BEGIN
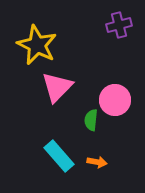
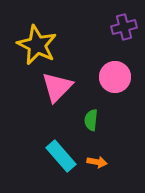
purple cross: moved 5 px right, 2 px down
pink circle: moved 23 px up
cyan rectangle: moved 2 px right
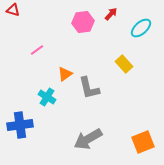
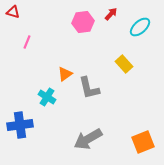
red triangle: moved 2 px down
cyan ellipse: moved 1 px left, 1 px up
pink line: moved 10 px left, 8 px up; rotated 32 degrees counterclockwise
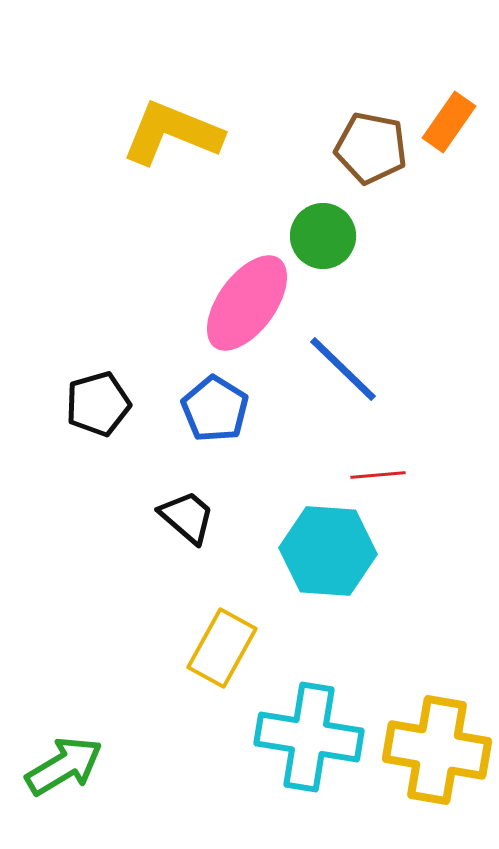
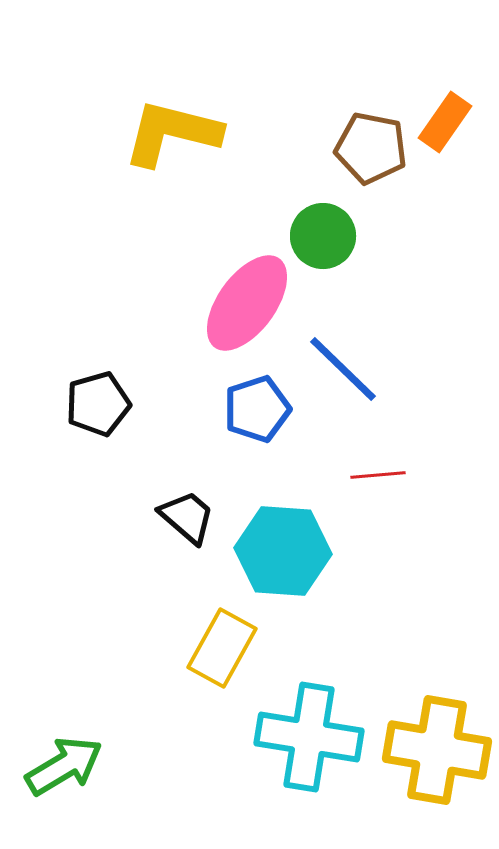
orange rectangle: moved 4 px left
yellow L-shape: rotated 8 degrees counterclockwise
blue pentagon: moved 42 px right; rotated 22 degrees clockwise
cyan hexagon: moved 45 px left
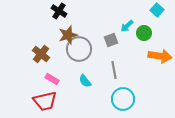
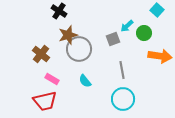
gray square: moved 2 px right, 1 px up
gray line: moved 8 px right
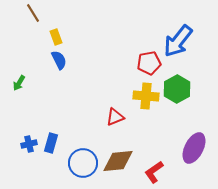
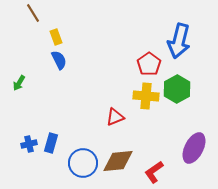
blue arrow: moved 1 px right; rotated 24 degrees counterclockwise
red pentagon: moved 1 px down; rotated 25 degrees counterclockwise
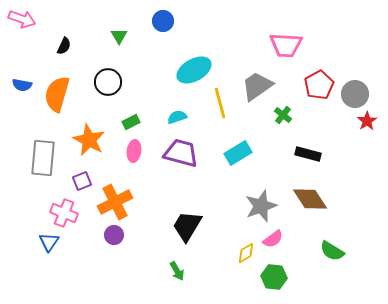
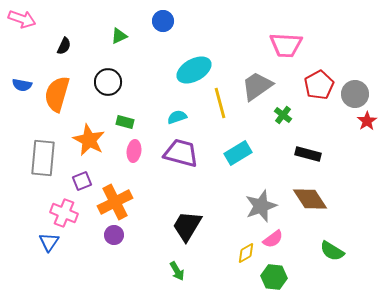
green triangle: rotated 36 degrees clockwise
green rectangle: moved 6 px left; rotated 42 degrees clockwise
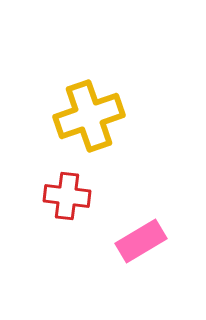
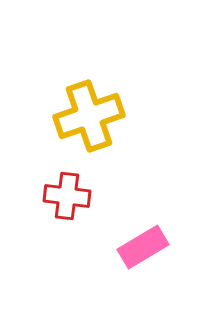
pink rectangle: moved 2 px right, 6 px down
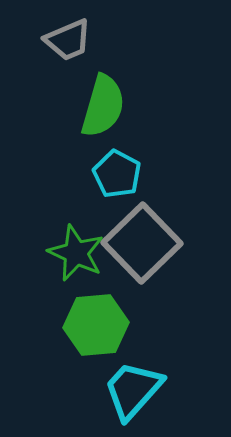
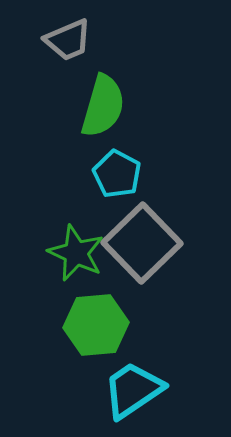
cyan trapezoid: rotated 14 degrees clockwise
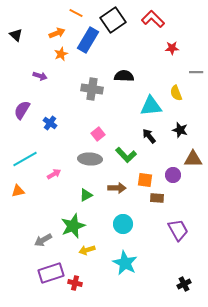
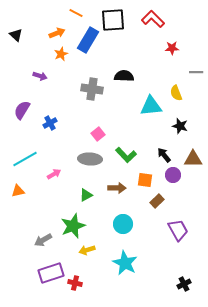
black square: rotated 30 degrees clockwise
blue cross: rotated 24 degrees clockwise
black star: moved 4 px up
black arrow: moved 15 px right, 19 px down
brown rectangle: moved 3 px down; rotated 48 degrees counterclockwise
END
• DESCRIPTION OF THE TASK
Pictures excluded, reproduce only the part above that opens with the line holding "gray line: moved 8 px right" and closes with the line holding "black square: rotated 30 degrees clockwise", exactly as written.

• WRITTEN SOLUTION
gray line: moved 8 px right
blue arrow: moved 1 px right; rotated 24 degrees counterclockwise
red pentagon: moved 1 px down; rotated 25 degrees counterclockwise
green triangle: rotated 36 degrees clockwise
green rectangle: moved 6 px left; rotated 42 degrees clockwise
pink rectangle: moved 2 px right, 6 px down
cyan trapezoid: rotated 14 degrees clockwise
black square: rotated 30 degrees clockwise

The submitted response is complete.